**Instructions to follow**
Copy exactly the lines from the start of the data below through the one that carries "HALL3 pin OUT: 10 -> 11", and only those.

Data Start Marker

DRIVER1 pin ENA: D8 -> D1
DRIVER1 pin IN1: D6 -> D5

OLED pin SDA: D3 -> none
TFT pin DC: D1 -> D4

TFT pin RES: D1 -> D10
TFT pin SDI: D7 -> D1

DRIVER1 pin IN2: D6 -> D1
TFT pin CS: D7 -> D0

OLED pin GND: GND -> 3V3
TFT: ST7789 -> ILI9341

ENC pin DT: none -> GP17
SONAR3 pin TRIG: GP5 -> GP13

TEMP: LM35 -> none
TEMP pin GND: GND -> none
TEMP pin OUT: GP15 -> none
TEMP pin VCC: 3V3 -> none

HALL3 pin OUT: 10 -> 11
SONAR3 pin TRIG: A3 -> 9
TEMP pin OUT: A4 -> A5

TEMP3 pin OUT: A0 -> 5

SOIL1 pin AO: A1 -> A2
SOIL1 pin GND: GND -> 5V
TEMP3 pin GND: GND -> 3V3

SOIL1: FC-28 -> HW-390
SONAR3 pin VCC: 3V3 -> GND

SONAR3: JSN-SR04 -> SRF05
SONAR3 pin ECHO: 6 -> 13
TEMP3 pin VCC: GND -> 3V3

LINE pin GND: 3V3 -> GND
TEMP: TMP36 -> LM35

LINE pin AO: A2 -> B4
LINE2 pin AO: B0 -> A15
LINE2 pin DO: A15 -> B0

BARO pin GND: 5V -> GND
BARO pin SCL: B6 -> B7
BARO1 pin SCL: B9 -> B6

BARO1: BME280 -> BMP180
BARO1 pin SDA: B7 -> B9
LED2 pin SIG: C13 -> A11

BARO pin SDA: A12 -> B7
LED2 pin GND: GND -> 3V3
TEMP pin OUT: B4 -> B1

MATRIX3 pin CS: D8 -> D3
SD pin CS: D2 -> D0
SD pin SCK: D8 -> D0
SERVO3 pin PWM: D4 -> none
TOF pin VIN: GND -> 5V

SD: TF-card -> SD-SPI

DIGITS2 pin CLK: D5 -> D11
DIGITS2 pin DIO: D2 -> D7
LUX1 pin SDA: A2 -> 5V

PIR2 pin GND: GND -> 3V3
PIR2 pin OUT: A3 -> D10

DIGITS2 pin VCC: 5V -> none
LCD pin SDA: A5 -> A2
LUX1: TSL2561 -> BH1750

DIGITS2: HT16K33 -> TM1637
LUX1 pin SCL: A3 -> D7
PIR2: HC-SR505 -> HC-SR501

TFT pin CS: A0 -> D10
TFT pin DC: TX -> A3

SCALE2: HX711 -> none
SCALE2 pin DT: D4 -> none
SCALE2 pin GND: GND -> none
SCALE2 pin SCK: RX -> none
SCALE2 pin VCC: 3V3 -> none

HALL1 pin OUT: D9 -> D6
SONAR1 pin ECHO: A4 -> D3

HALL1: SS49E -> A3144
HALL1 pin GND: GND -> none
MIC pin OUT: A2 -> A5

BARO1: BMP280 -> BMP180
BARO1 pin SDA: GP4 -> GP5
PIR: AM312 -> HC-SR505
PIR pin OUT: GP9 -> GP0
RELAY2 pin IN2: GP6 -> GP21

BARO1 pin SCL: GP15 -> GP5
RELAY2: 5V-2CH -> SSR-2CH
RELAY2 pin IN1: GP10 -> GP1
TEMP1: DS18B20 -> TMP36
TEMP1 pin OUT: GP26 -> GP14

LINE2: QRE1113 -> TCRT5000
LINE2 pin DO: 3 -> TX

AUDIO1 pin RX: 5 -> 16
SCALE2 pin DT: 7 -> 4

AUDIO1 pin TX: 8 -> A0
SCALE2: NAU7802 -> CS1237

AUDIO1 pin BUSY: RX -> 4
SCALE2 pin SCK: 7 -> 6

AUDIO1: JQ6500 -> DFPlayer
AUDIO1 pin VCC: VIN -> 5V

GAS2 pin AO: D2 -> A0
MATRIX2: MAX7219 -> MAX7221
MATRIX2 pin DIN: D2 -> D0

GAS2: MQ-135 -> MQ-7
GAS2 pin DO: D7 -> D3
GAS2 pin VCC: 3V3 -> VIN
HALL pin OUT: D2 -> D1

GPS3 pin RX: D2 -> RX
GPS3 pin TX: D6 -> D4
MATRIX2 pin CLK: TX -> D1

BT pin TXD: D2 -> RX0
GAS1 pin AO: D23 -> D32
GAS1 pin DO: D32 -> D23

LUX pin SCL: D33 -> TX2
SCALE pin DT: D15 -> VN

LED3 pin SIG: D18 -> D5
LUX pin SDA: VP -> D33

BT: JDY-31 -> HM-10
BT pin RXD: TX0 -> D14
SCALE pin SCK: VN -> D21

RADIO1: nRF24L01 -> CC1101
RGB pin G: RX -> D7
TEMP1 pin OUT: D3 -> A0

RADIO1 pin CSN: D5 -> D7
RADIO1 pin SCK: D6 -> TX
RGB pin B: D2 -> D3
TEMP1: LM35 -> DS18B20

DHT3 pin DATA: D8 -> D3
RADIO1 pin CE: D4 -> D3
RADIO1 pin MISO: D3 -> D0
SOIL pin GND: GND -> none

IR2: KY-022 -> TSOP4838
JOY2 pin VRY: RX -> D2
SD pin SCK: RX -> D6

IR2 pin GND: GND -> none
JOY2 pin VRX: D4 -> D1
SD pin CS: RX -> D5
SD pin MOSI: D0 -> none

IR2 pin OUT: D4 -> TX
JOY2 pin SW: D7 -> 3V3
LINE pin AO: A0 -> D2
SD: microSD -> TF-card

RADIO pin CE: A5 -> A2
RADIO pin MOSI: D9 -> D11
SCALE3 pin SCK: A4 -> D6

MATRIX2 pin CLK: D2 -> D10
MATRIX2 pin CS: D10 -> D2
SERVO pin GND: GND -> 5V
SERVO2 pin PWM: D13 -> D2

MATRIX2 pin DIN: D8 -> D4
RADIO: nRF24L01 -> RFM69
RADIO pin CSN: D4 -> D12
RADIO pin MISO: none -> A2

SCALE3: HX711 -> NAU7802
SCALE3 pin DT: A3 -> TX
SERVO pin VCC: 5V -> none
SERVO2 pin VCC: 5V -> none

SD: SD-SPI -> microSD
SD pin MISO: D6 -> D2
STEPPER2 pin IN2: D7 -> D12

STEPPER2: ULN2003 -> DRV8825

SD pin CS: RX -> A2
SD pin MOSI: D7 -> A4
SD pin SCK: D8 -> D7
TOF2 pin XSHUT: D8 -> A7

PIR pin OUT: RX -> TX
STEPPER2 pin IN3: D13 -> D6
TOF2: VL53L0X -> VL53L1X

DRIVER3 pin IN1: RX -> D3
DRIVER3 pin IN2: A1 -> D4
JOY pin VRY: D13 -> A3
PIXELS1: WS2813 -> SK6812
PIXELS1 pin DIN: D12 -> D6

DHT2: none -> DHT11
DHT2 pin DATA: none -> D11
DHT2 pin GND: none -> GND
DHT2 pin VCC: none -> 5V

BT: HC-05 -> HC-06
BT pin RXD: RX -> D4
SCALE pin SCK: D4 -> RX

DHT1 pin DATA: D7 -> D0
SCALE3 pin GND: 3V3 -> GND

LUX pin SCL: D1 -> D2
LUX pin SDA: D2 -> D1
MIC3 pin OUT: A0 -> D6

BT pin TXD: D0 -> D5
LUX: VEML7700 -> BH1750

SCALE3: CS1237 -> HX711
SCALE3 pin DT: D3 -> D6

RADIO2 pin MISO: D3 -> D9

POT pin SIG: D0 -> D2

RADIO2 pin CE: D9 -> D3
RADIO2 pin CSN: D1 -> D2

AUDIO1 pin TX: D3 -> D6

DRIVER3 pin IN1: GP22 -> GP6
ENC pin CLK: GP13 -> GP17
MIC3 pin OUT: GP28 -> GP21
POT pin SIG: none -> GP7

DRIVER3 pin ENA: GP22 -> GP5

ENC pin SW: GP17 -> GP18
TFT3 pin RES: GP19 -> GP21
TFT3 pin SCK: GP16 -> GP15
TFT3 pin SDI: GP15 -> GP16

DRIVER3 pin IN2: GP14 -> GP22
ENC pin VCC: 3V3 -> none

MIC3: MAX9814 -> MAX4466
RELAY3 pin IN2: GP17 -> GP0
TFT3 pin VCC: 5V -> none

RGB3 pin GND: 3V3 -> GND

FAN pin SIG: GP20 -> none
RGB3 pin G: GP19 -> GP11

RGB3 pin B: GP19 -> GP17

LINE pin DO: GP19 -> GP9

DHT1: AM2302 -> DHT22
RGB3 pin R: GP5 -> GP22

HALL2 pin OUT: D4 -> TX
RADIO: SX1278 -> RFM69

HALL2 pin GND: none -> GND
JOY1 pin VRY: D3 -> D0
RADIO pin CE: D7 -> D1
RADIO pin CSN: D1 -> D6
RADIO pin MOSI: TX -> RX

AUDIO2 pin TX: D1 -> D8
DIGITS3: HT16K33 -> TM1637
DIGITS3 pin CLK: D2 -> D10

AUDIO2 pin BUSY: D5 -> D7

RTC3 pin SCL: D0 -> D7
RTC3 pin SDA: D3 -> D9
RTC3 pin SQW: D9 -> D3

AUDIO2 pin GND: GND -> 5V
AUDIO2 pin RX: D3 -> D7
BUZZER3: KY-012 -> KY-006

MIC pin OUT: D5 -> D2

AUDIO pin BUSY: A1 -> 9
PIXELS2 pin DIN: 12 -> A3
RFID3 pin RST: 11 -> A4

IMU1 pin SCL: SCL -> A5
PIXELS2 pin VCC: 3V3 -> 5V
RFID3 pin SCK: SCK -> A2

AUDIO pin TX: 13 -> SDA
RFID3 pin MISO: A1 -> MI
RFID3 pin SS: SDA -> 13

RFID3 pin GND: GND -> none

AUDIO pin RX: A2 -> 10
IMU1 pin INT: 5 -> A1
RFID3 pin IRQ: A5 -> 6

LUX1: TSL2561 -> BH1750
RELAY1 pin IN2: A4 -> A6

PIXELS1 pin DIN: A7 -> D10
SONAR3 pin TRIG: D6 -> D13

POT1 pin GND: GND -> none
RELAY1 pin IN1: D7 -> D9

Data End Marker

**Your solution**
DRIVER1 pin ENA: D8 -> D1
DRIVER1 pin IN1: D6 -> D5

OLED pin SDA: D3 -> none
TFT pin DC: D1 -> D4

TFT pin RES: D1 -> D10
TFT pin SDI: D7 -> D1

DRIVER1 pin IN2: D6 -> D1
TFT pin CS: D7 -> D0

OLED pin GND: GND -> 3V3
TFT: ST7789 -> ILI9341

ENC pin DT: none -> GP17
SONAR3 pin TRIG: GP5 -> GP13

TEMP: LM35 -> none
TEMP pin GND: GND -> none
TEMP pin OUT: GP15 -> none
TEMP pin VCC: 3V3 -> none

HALL3 pin OUT: 10 -> 11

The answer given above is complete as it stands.